• _Supplied material_:

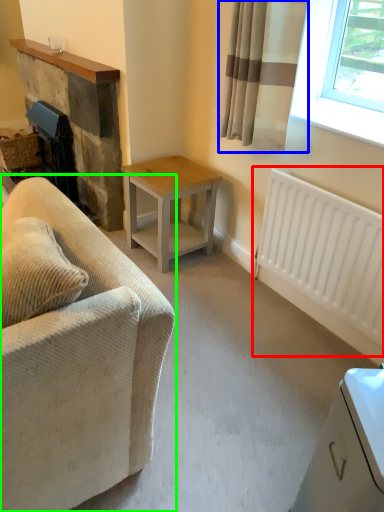
Question: Considering the real-world distances, which object is closest to radiator (highlighted by a red box)? curtain (highlighted by a blue box) or studio couch (highlighted by a green box).

Choices:
 (A) curtain
 (B) studio couch

Answer: (A)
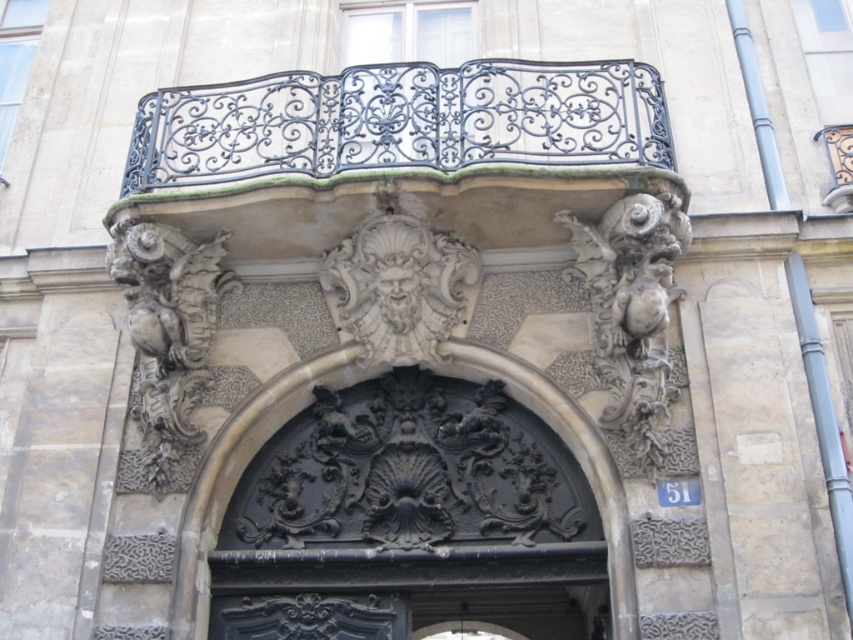
Does polished stone cherub at center have a greater height compared to white stone sculpture at center?

Correct, polished stone cherub at center is much taller as white stone sculpture at center.

Can you confirm if polished stone cherub at center is positioned to the right of white stone sculpture at center?

Correct, you'll find polished stone cherub at center to the right of white stone sculpture at center.

Who is more distant from viewer, (590, 259) or (358, 321)?

Point (358, 321)

Where is `polished stone cherub at center`? The image size is (853, 640). polished stone cherub at center is located at coordinates (631, 310).

Describe the element at coordinates (631, 310) in the screenshot. The width and height of the screenshot is (853, 640). I see `polished stone cherub at center` at that location.

Is polished stone cherub at center to the right of dark gray stone lion at center from the viewer's perspective?

Indeed, polished stone cherub at center is positioned on the right side of dark gray stone lion at center.

Which is behind, point (643, 384) or point (158, 305)?

Point (158, 305)

Locate an element on the screen. polished stone cherub at center is located at coordinates (631, 310).

Which of these two, black wrought iron balcony at upper center or polished stone cherub at center, stands shorter?

With less height is black wrought iron balcony at upper center.

Does black wrought iron balcony at upper center appear over polished stone cherub at center?

Yes, black wrought iron balcony at upper center is above polished stone cherub at center.

Is point (207, 104) behind point (624, 282)?

Yes, it is.

Find the location of a particular element. The width and height of the screenshot is (853, 640). black wrought iron balcony at upper center is located at coordinates (399, 122).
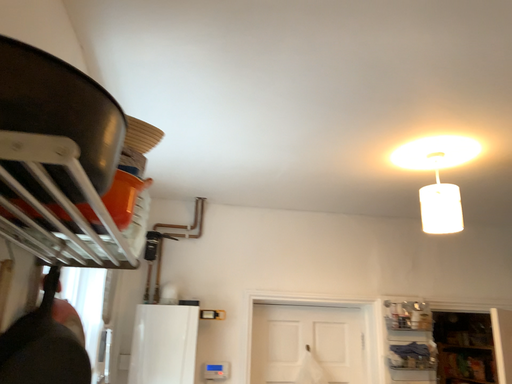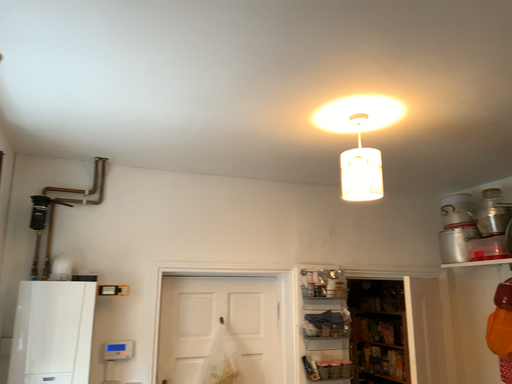
Question: Which way did the camera rotate in the video?

Choices:
 (A) rotated left
 (B) rotated right

Answer: (B)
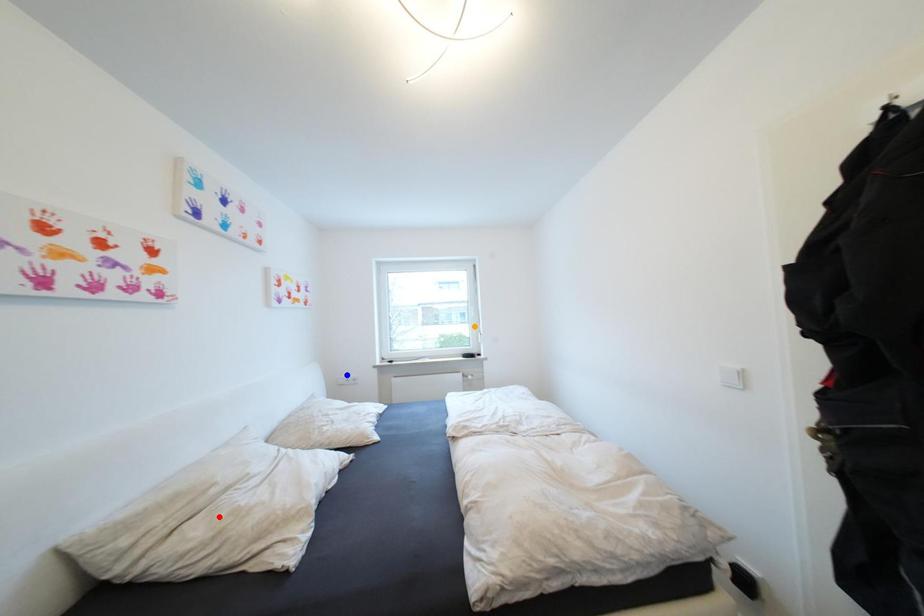
Order these from nearest to farthest:
1. orange point
2. blue point
3. red point

red point
blue point
orange point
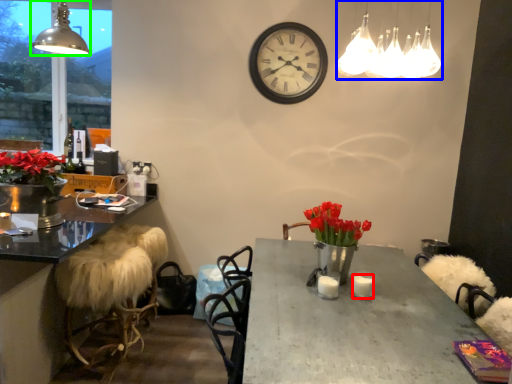
Question: Considering the real-world distances, which object is farthest from candle (highlighted by a red box)? lamp (highlighted by a blue box) or lamp (highlighted by a green box)?

Choices:
 (A) lamp
 (B) lamp

Answer: (B)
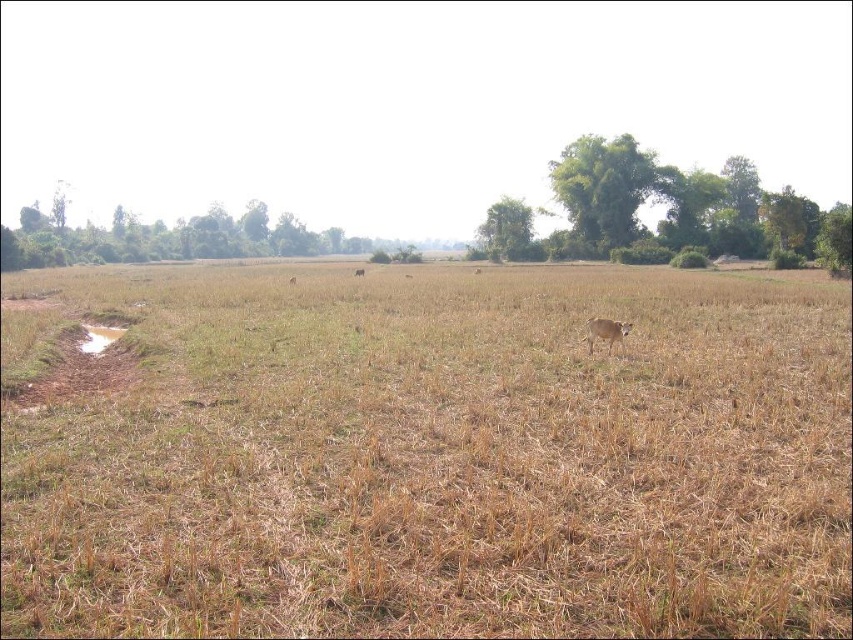
Between brown furry cow at center and brown matte cow at center, which one is positioned higher?

brown matte cow at center is above.

In the scene shown: Who is positioned more to the left, brown furry cow at center or brown matte cow at center?

brown matte cow at center

This screenshot has width=853, height=640. Describe the element at coordinates (605, 332) in the screenshot. I see `brown furry cow at center` at that location.

At what (x,y) coordinates should I click in order to perform the action: click on brown furry cow at center. Please return your answer as a coordinate pair (x, y). Looking at the image, I should click on (605, 332).

Based on the photo, can you confirm if brown dry grass at center is wider than brown matte cow at center?

Yes, brown dry grass at center is wider than brown matte cow at center.

Between point (206, 275) and point (360, 269), which one is positioned behind?

The point (360, 269) is behind.

Where is `brown dry grass at center`? The height and width of the screenshot is (640, 853). brown dry grass at center is located at coordinates (424, 452).

Does point (345, 404) come farther from viewer compared to point (608, 333)?

That is False.

Who is lower down, brown dry grass at center or brown furry cow at center?

brown furry cow at center is lower down.

The width and height of the screenshot is (853, 640). Find the location of `brown dry grass at center`. brown dry grass at center is located at coordinates (424, 452).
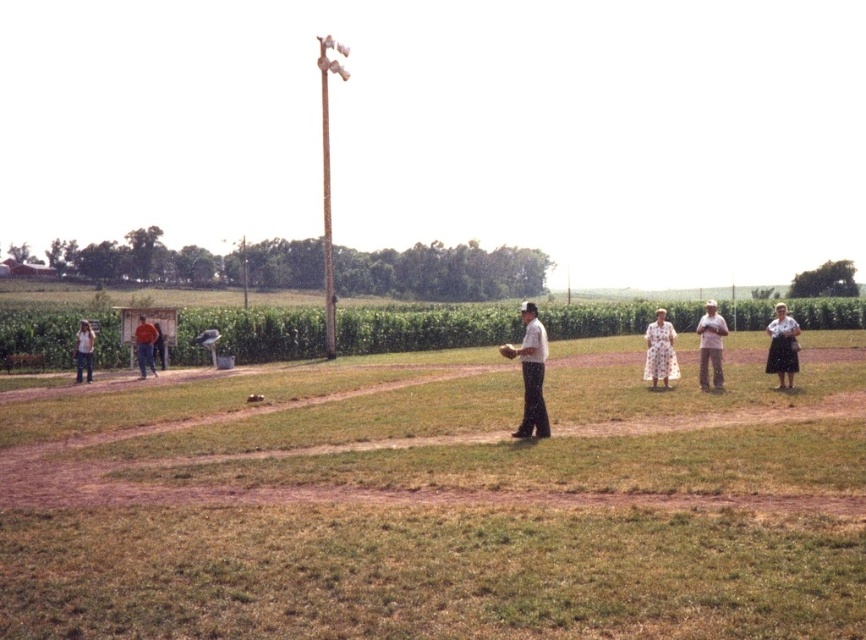
You are a photographer positioned at the edge of the baseball field. You need to capture a photo where both the white cotton dress at center and the brown leather glove at center are visible. Based on their sizes, which object will appear larger in the photo?

The white cotton dress at center is taller than the brown leather glove at center, so it will appear larger in the photo.

You are standing on the baseball field and see two points marked in the image. Which point is closer to you, point (157,328) or point (512,353)?

Point (157,328) is closer to you because it is further to the viewer than point (512,353).

You are organizing a charity event and need to place a large poster on a wall. The poster must be placed either on the white cotton dress at center or the brown leather glove at center. Which object can the poster be placed on based on their sizes?

The white cotton dress at center has a larger width than the brown leather glove at center, so the poster can be placed on the white cotton dress at center.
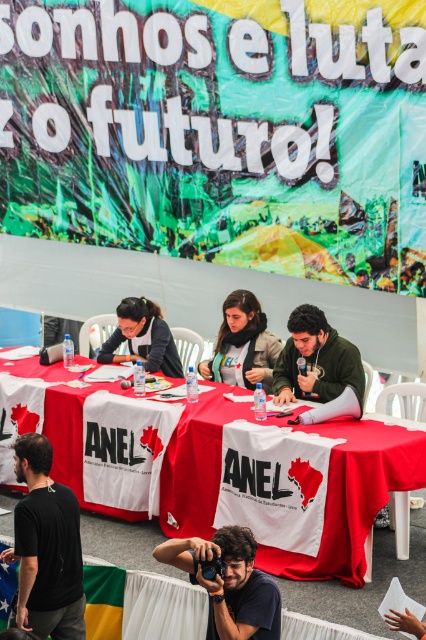
You are a photographer at the event and need to place your dark brown leather camera at lower center on the table next to the matte black jacket at center. Can the camera fit next to the jacket without overlapping?

The dark brown leather camera at lower center is shorter than the matte black jacket at center, so it should fit next to it without overlapping.

You are at a political event and need to move from your current position to the front of the room. There are two reference points marked as point 1 at coordinates (x=43, y=483) and point 2 at (x=233, y=326). Which point should you head towards to reach the front?

You should head towards point 1 at coordinates (x=43, y=483) because it is in front of point 2 at (x=233, y=326), meaning it is closer to the front of the room.

You are a photographer positioned at the front of the event. You need to capture a clear shot of both the black matte microphone at center and the green textured sweater at center. Since you can only focus on one object at a time, which object should you focus on to ensure the other remains in the background?

You should focus on the black matte microphone at center because it is closer to the viewer, allowing the green textured sweater at center to stay in the background.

• _Work instruction_:
Can you convert the material, from its start up to and including the line that contains "Answer: (A)", into a Markdown table with the columns Row and Line, numbering each row, omitting blank lines, and leaving out the pictures?

• _Response for this exercise_:
| Row | Line |
|---|---|
| 1 | Question: Considering the real-world distances, which object is closest to radiator (highlighted by a red box)? curtain (highlighted by a blue box) or studio couch (highlighted by a green box). |
| 2 | Choices: |
| 3 |  (A) curtain |
| 4 |  (B) studio couch |
| 5 | Answer: (A) |